> Required action
Output the listing word for word, minus images.

> Excerpted data
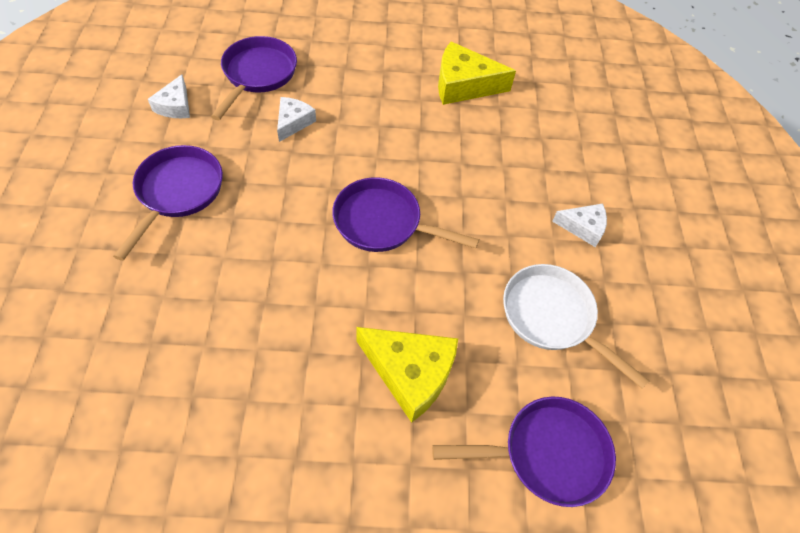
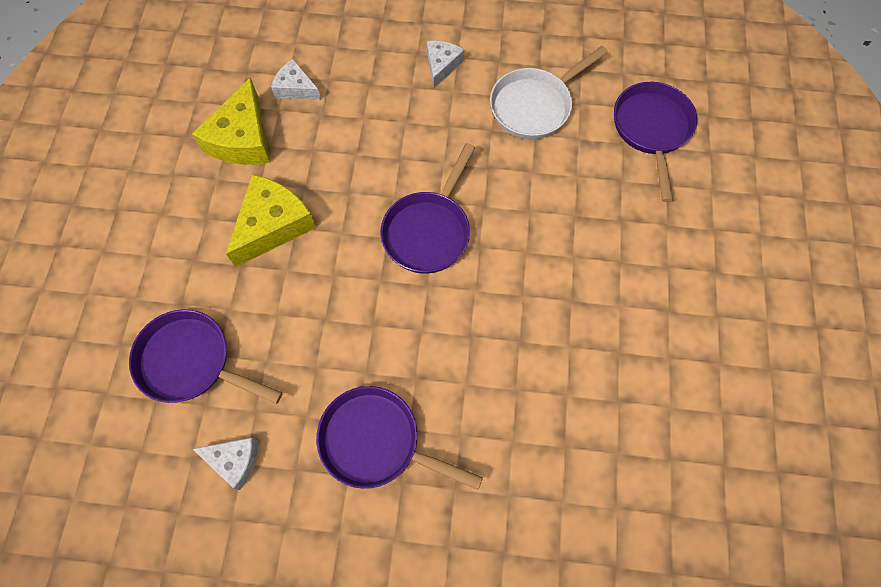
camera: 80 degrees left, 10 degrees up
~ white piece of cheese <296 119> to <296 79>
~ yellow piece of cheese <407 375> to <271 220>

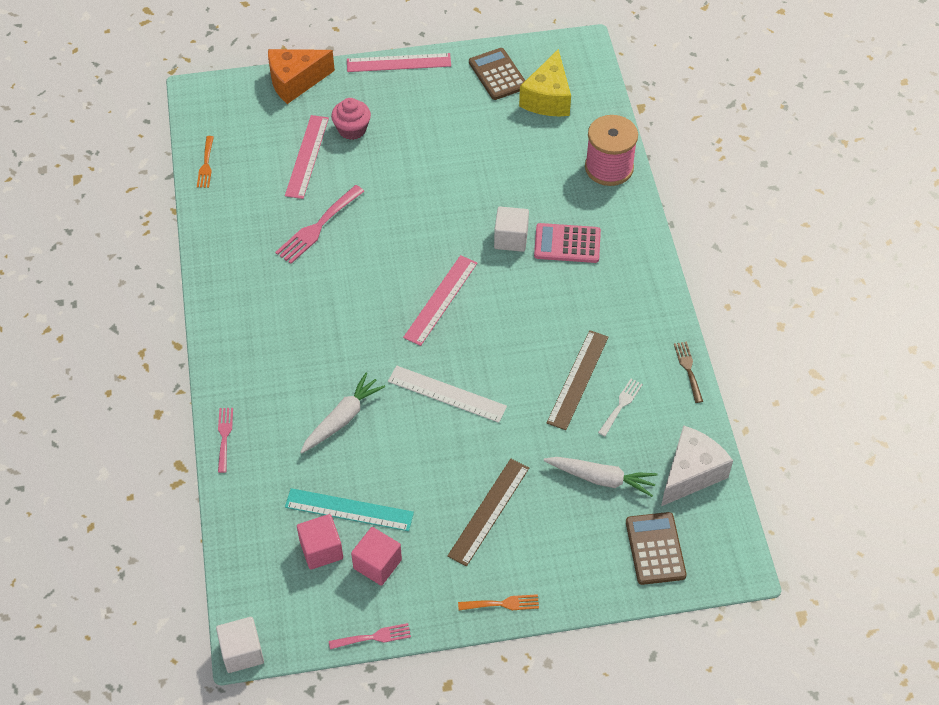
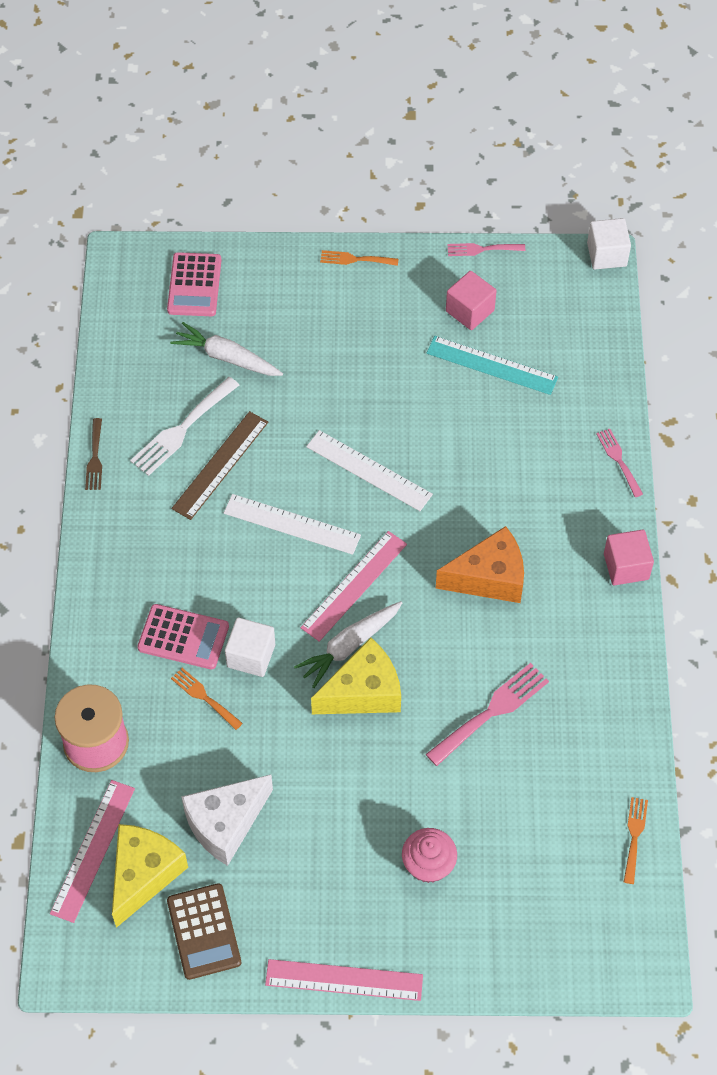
camera: 170 degrees left, 5 degrees up
- brown ruler <488 512>
+ orange dinner fork <207 699>
+ white ruler <292 524>
+ yellow piece of cheese <356 675>
~ orange piece of cheese <301 76> to <480 564>
~ rosy ruler <307 157> to <92 851>
~ rosy cube <320 542> to <629 557>
~ white root vegetable <343 413> to <348 644>
~ white piece of cheese <697 465> to <227 820>
~ brown adding machine <656 548> to rosy adding machine <194 284>
~ rosy dinner fork <225 440> = <619 463> 150 degrees clockwise
~ white dinner fork <620 407> = <184 426> x1.68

> Expected answer
camera: 80 degrees left, 10 degrees up
~ white piece of cheese <296 119> to <296 79>
~ yellow piece of cheese <407 375> to <271 220>

camera: 170 degrees left, 5 degrees up
- brown ruler <488 512>
+ orange dinner fork <207 699>
+ white ruler <292 524>
+ yellow piece of cheese <356 675>
~ orange piece of cheese <301 76> to <480 564>
~ rosy ruler <307 157> to <92 851>
~ rosy cube <320 542> to <629 557>
~ white root vegetable <343 413> to <348 644>
~ white piece of cheese <697 465> to <227 820>
~ brown adding machine <656 548> to rosy adding machine <194 284>
~ rosy dinner fork <225 440> = <619 463> 150 degrees clockwise
~ white dinner fork <620 407> = <184 426> x1.68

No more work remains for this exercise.